■ **Directions**
Could you give the data below again, exactly and completely?

■ **Information**

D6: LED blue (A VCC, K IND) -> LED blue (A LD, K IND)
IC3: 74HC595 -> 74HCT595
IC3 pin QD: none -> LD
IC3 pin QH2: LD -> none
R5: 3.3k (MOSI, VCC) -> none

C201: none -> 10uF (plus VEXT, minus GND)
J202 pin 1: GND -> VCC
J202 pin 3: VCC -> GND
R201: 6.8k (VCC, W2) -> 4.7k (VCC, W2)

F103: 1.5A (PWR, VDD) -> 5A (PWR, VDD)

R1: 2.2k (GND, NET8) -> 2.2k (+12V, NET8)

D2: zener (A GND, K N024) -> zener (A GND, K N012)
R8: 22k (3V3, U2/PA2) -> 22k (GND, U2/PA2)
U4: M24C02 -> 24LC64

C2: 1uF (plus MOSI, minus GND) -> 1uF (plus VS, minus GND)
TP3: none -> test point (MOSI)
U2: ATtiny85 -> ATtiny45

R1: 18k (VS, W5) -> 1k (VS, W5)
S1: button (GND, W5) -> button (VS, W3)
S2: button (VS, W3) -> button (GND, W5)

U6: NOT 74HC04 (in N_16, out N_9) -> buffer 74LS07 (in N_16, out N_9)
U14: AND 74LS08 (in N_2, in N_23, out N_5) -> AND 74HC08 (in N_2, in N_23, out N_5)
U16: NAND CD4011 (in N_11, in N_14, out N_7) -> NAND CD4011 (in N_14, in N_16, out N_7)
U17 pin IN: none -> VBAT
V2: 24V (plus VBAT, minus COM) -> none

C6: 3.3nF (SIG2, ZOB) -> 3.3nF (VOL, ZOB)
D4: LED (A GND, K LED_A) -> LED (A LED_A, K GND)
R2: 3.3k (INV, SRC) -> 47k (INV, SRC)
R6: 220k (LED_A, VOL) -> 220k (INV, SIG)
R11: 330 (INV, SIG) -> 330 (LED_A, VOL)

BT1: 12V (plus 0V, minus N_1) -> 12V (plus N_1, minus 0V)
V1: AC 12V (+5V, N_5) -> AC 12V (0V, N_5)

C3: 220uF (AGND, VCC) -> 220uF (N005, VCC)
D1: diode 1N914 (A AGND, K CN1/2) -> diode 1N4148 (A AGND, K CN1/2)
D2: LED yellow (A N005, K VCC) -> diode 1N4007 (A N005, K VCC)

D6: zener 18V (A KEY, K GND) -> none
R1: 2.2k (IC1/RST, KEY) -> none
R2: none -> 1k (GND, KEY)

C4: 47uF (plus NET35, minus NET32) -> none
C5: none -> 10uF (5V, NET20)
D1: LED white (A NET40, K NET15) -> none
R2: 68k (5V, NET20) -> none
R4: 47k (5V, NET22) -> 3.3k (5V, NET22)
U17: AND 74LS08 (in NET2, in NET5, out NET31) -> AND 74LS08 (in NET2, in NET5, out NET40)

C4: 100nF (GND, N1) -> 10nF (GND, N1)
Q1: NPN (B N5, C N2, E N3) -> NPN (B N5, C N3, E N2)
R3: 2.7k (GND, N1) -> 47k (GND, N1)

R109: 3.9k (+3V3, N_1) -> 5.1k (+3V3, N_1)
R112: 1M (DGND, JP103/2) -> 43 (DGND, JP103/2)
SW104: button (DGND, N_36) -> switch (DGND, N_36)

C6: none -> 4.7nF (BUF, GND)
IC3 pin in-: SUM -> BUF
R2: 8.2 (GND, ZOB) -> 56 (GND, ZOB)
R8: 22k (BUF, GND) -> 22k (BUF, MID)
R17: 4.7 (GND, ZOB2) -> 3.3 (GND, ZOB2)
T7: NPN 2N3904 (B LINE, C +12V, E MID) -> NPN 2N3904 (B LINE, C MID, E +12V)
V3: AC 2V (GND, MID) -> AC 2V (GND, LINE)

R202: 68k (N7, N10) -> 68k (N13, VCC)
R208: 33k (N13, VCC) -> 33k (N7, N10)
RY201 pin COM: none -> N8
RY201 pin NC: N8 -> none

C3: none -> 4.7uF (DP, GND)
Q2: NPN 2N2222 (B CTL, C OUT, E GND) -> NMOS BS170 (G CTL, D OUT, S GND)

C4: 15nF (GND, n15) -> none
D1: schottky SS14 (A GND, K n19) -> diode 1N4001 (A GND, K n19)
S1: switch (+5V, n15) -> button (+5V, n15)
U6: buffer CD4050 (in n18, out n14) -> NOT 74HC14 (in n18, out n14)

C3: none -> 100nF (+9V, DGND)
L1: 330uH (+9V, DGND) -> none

■ **Solution for this problem**
D6: LED blue (A VCC, K IND) -> LED blue (A LD, K IND)
IC3: 74HC595 -> 74HCT595
IC3 pin QD: none -> LD
IC3 pin QH2: LD -> none
R5: 3.3k (MOSI, VCC) -> none

C201: none -> 10uF (plus VEXT, minus GND)
J202 pin 1: GND -> VCC
J202 pin 3: VCC -> GND
R201: 6.8k (VCC, W2) -> 4.7k (VCC, W2)

F103: 1.5A (PWR, VDD) -> 5A (PWR, VDD)

R1: 2.2k (GND, NET8) -> 2.2k (+12V, NET8)

D2: zener (A GND, K N024) -> zener (A GND, K N012)
R8: 22k (3V3, U2/PA2) -> 22k (GND, U2/PA2)
U4: M24C02 -> 24LC64

C2: 1uF (plus MOSI, minus GND) -> 1uF (plus VS, minus GND)
TP3: none -> test point (MOSI)
U2: ATtiny85 -> ATtiny45

R1: 18k (VS, W5) -> 1k (VS, W5)
S1: button (GND, W5) -> button (VS, W3)
S2: button (VS, W3) -> button (GND, W5)

U6: NOT 74HC04 (in N_16, out N_9) -> buffer 74LS07 (in N_16, out N_9)
U14: AND 74LS08 (in N_2, in N_23, out N_5) -> AND 74HC08 (in N_2, in N_23, out N_5)
U16: NAND CD4011 (in N_11, in N_14, out N_7) -> NAND CD4011 (in N_14, in N_16, out N_7)
U17 pin IN: none -> VBAT
V2: 24V (plus VBAT, minus COM) -> none

C6: 3.3nF (SIG2, ZOB) -> 3.3nF (VOL, ZOB)
D4: LED (A GND, K LED_A) -> LED (A LED_A, K GND)
R2: 3.3k (INV, SRC) -> 47k (INV, SRC)
R6: 220k (LED_A, VOL) -> 220k (INV, SIG)
R11: 330 (INV, SIG) -> 330 (LED_A, VOL)

BT1: 12V (plus 0V, minus N_1) -> 12V (plus N_1, minus 0V)
V1: AC 12V (+5V, N_5) -> AC 12V (0V, N_5)

C3: 220uF (AGND, VCC) -> 220uF (N005, VCC)
D1: diode 1N914 (A AGND, K CN1/2) -> diode 1N4148 (A AGND, K CN1/2)
D2: LED yellow (A N005, K VCC) -> diode 1N4007 (A N005, K VCC)

D6: zener 18V (A KEY, K GND) -> none
R1: 2.2k (IC1/RST, KEY) -> none
R2: none -> 1k (GND, KEY)

C4: 47uF (plus NET35, minus NET32) -> none
C5: none -> 10uF (5V, NET20)
D1: LED white (A NET40, K NET15) -> none
R2: 68k (5V, NET20) -> none
R4: 47k (5V, NET22) -> 3.3k (5V, NET22)
U17: AND 74LS08 (in NET2, in NET5, out NET31) -> AND 74LS08 (in NET2, in NET5, out NET40)

C4: 100nF (GND, N1) -> 10nF (GND, N1)
Q1: NPN (B N5, C N2, E N3) -> NPN (B N5, C N3, E N2)
R3: 2.7k (GND, N1) -> 47k (GND, N1)

R109: 3.9k (+3V3, N_1) -> 5.1k (+3V3, N_1)
R112: 1M (DGND, JP103/2) -> 43 (DGND, JP103/2)
SW104: button (DGND, N_36) -> switch (DGND, N_36)

C6: none -> 4.7nF (BUF, GND)
IC3 pin in-: SUM -> BUF
R2: 8.2 (GND, ZOB) -> 56 (GND, ZOB)
R8: 22k (BUF, GND) -> 22k (BUF, MID)
R17: 4.7 (GND, ZOB2) -> 3.3 (GND, ZOB2)
T7: NPN 2N3904 (B LINE, C +12V, E MID) -> NPN 2N3904 (B LINE, C MID, E +12V)
V3: AC 2V (GND, MID) -> AC 2V (GND, LINE)

R202: 68k (N7, N10) -> 68k (N13, VCC)
R208: 33k (N13, VCC) -> 33k (N7, N10)
RY201 pin COM: none -> N8
RY201 pin NC: N8 -> none

C3: none -> 4.7uF (DP, GND)
Q2: NPN 2N2222 (B CTL, C OUT, E GND) -> NMOS BS170 (G CTL, D OUT, S GND)

C4: 15nF (GND, n15) -> none
D1: schottky SS14 (A GND, K n19) -> diode 1N4001 (A GND, K n19)
S1: switch (+5V, n15) -> button (+5V, n15)
U6: buffer CD4050 (in n18, out n14) -> NOT 74HC14 (in n18, out n14)

C3: none -> 100nF (+9V, DGND)
L1: 330uH (+9V, DGND) -> none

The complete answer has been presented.